**YOUR GOAL**
In the records below, find each line that holds "russet" and return it.

::::

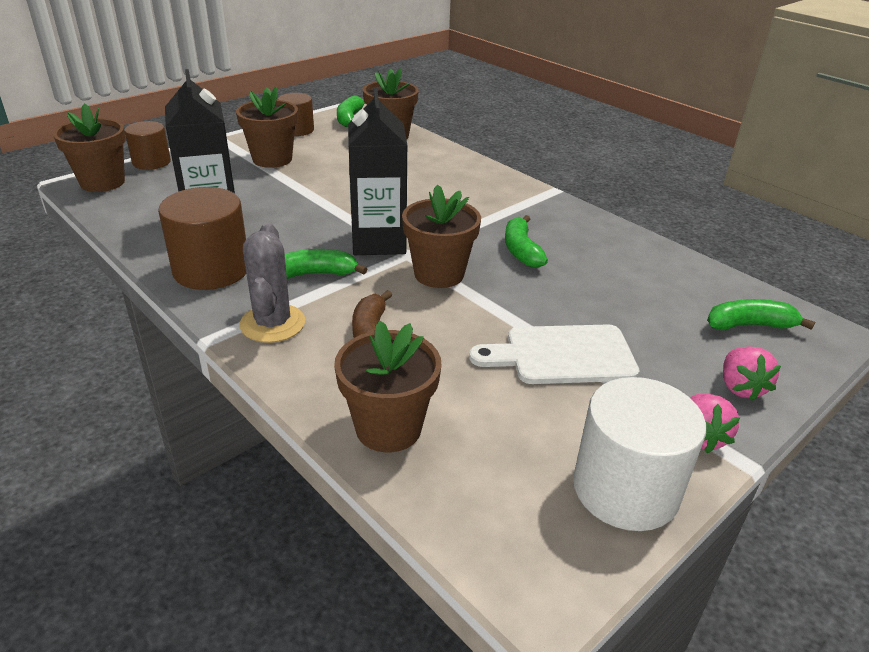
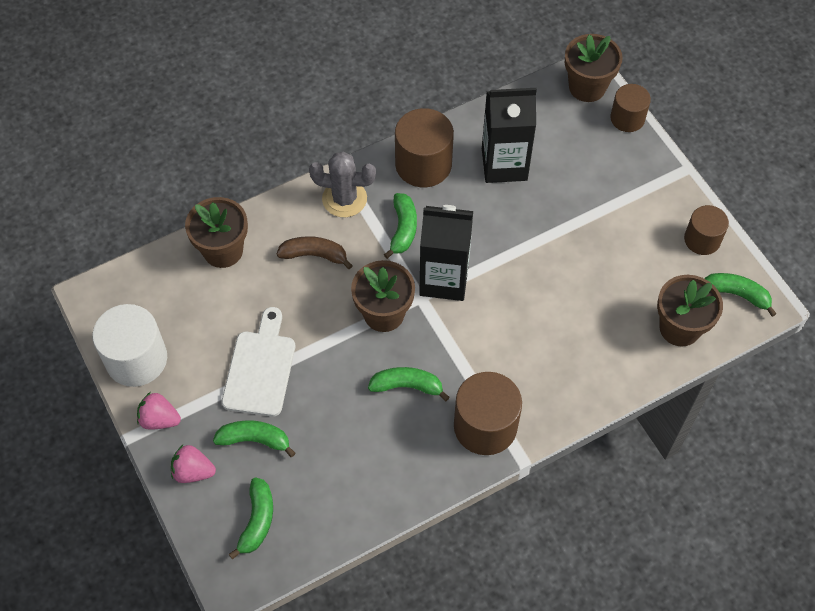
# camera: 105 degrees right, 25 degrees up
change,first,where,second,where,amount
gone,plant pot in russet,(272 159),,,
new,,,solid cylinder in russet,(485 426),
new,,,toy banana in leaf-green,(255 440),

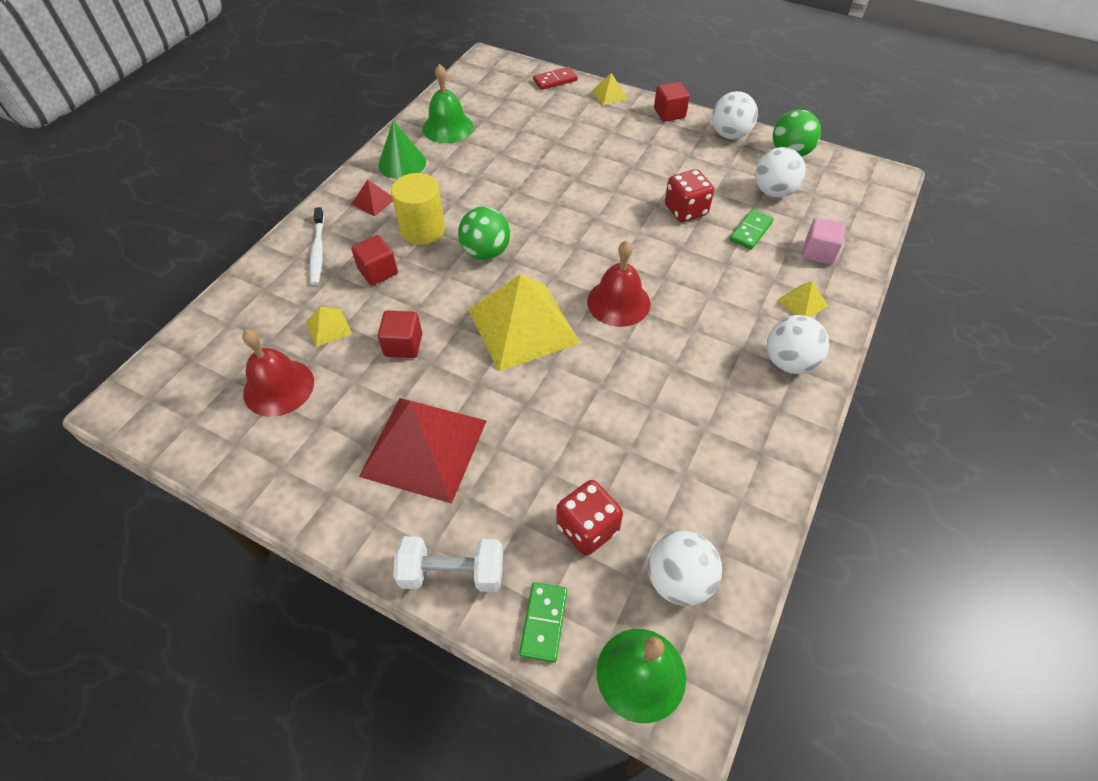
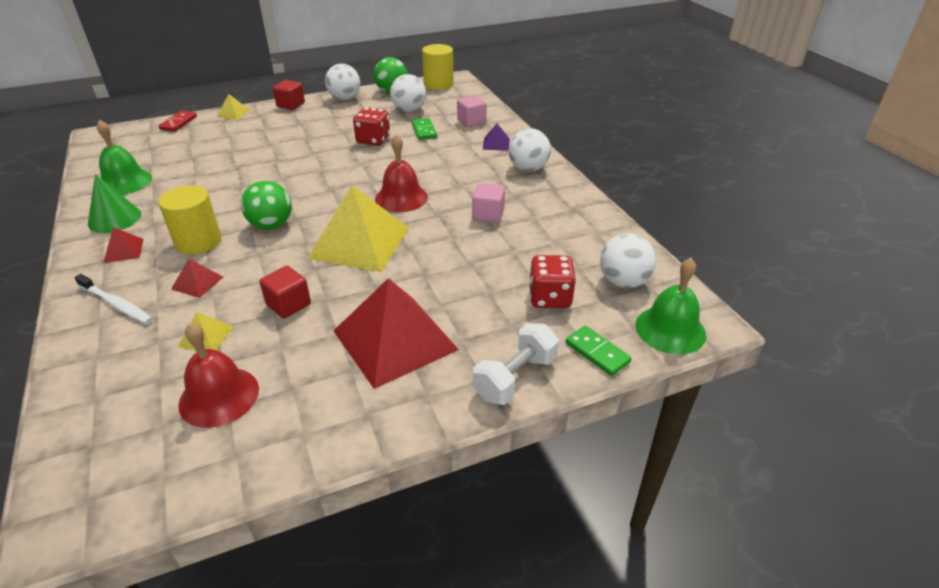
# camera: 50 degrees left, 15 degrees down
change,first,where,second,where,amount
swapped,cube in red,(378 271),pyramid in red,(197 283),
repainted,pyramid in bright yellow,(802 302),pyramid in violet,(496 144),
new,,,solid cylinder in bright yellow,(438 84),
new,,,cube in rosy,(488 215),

::::

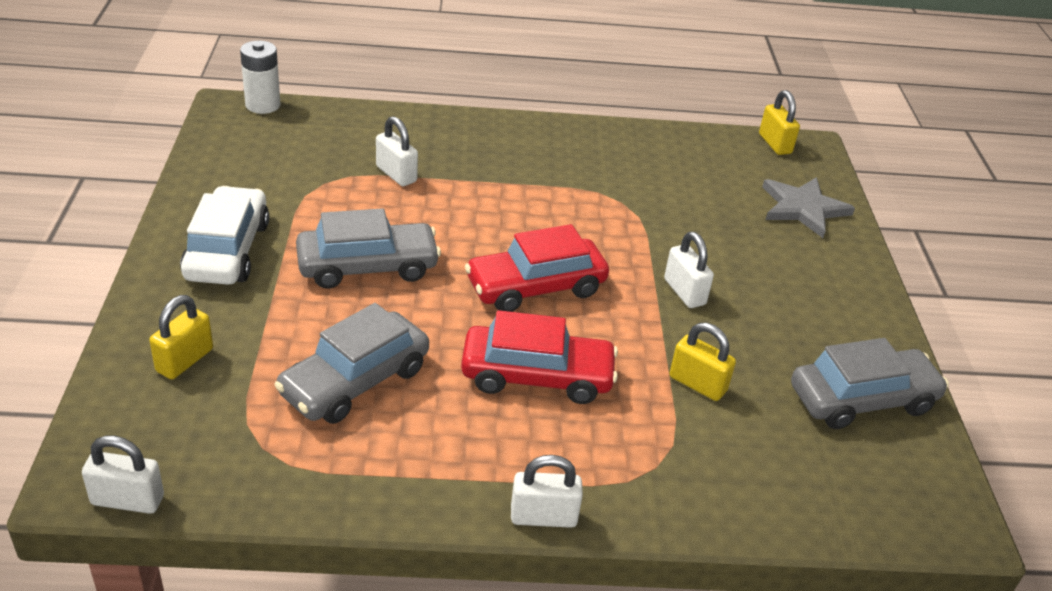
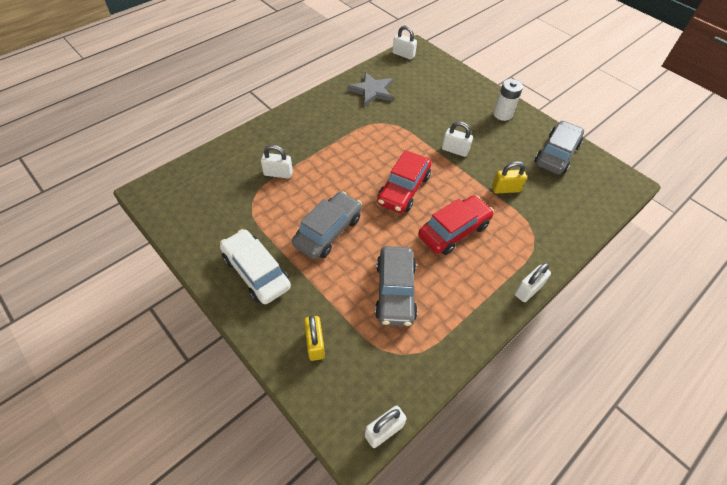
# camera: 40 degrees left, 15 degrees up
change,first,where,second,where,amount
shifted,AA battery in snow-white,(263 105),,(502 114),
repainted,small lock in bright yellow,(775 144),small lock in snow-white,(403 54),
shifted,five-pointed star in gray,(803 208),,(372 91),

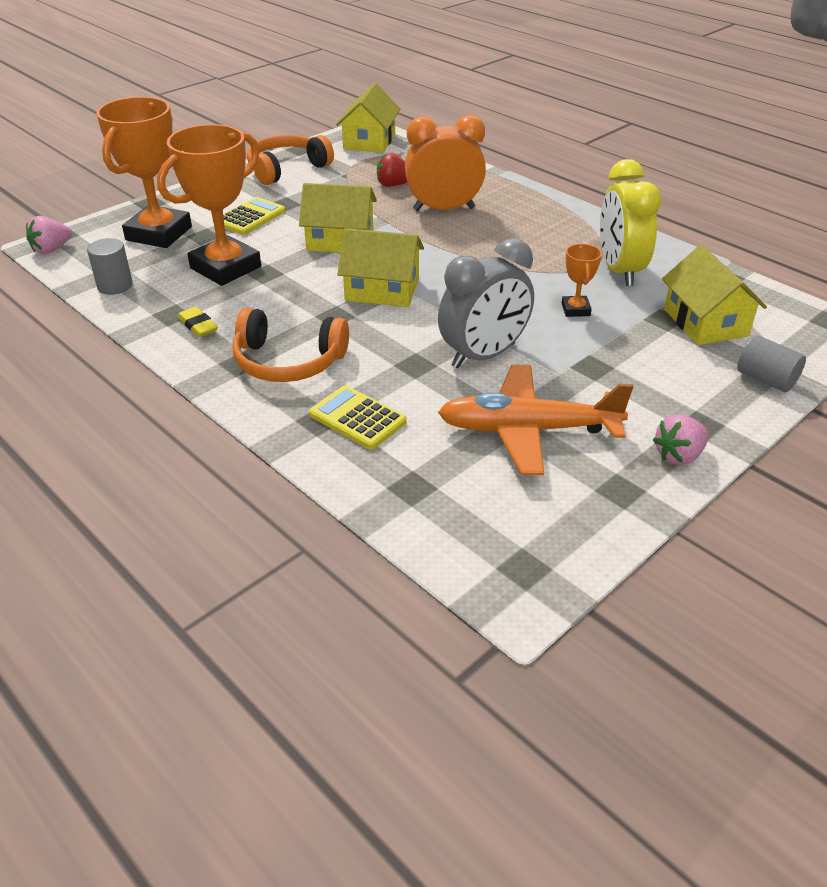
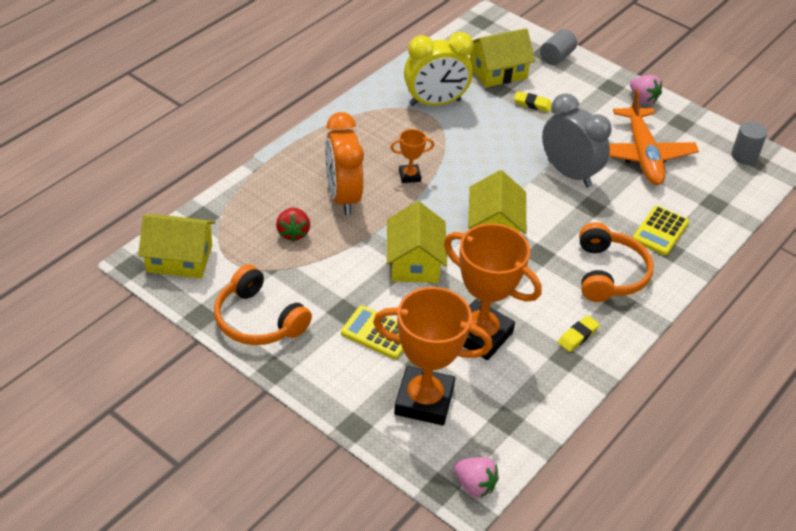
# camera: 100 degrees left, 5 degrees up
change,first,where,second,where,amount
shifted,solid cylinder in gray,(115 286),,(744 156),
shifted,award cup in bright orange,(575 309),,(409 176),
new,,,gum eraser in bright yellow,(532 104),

::::

**COMPLETED EXERCISE**
gone,plant pot in russet,(272 159),,,
new,,,solid cylinder in russet,(485 426),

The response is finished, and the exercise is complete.